EXERCISE AIM ▸ Your output should be one number, which is how many lines in the material contain "left".
□ □ □ □ □
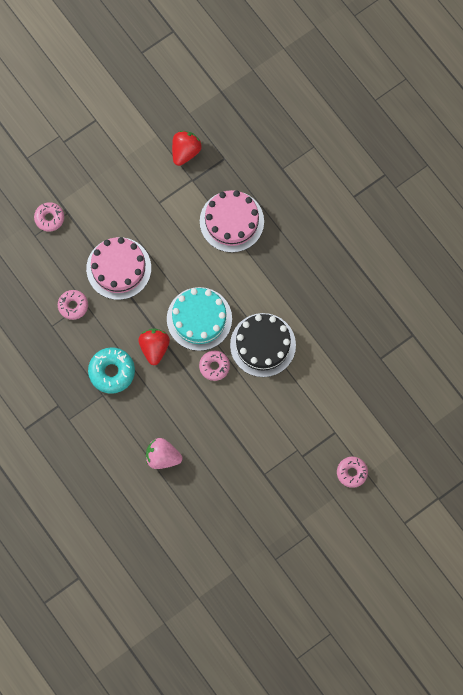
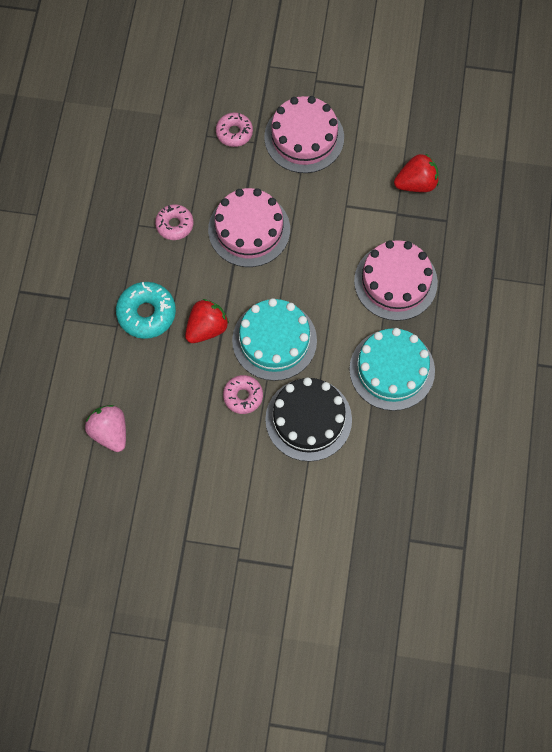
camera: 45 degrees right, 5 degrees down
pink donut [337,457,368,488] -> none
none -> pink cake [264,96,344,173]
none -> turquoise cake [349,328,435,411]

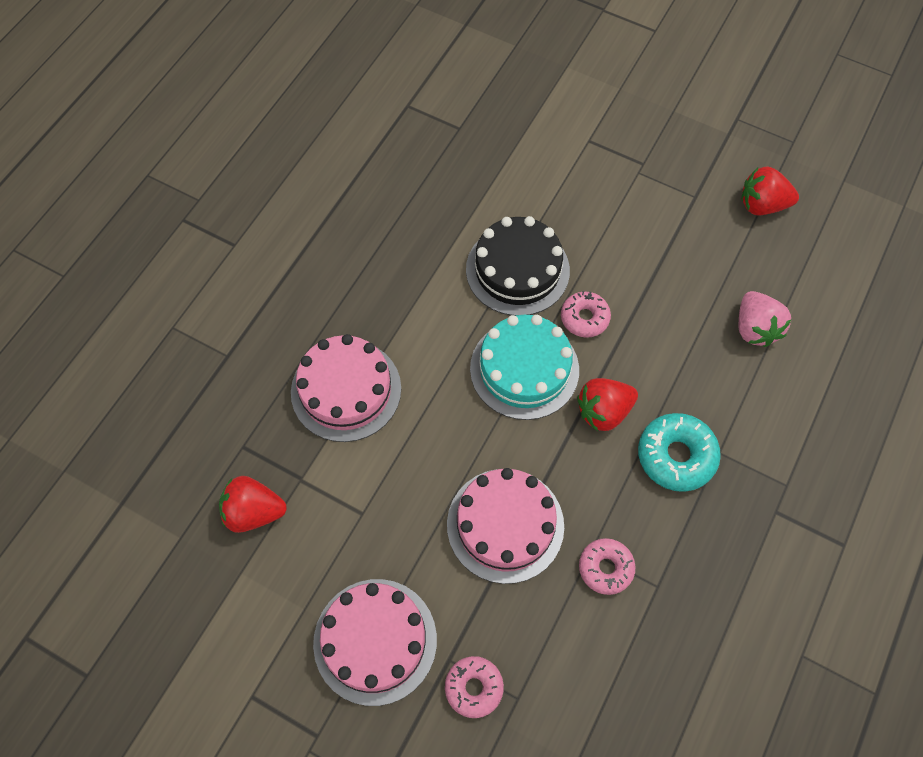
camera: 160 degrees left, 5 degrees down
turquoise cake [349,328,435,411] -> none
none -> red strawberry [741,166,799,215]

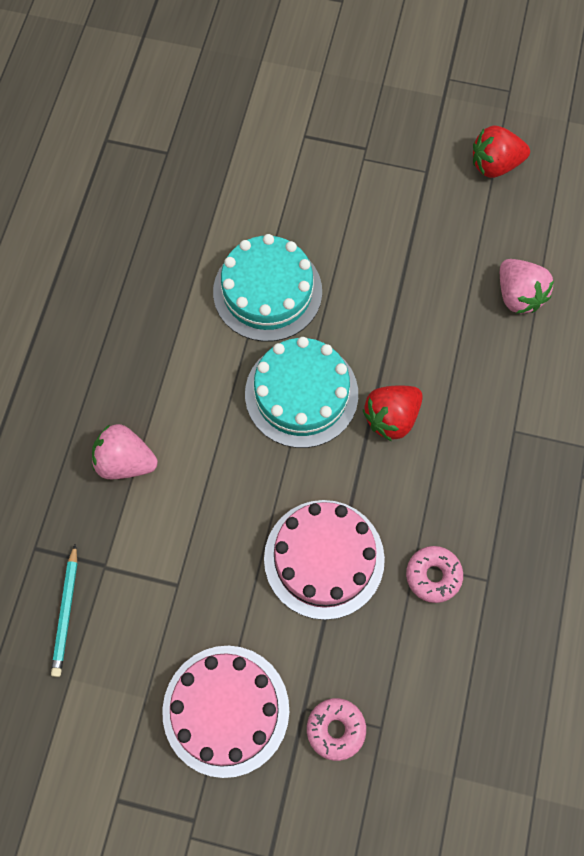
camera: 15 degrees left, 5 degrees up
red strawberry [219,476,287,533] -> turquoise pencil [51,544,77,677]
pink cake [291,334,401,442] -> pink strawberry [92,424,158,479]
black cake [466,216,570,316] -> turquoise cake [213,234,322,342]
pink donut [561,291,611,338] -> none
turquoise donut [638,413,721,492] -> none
□ □ □ □ □
ANSWER SECTION ▸ 2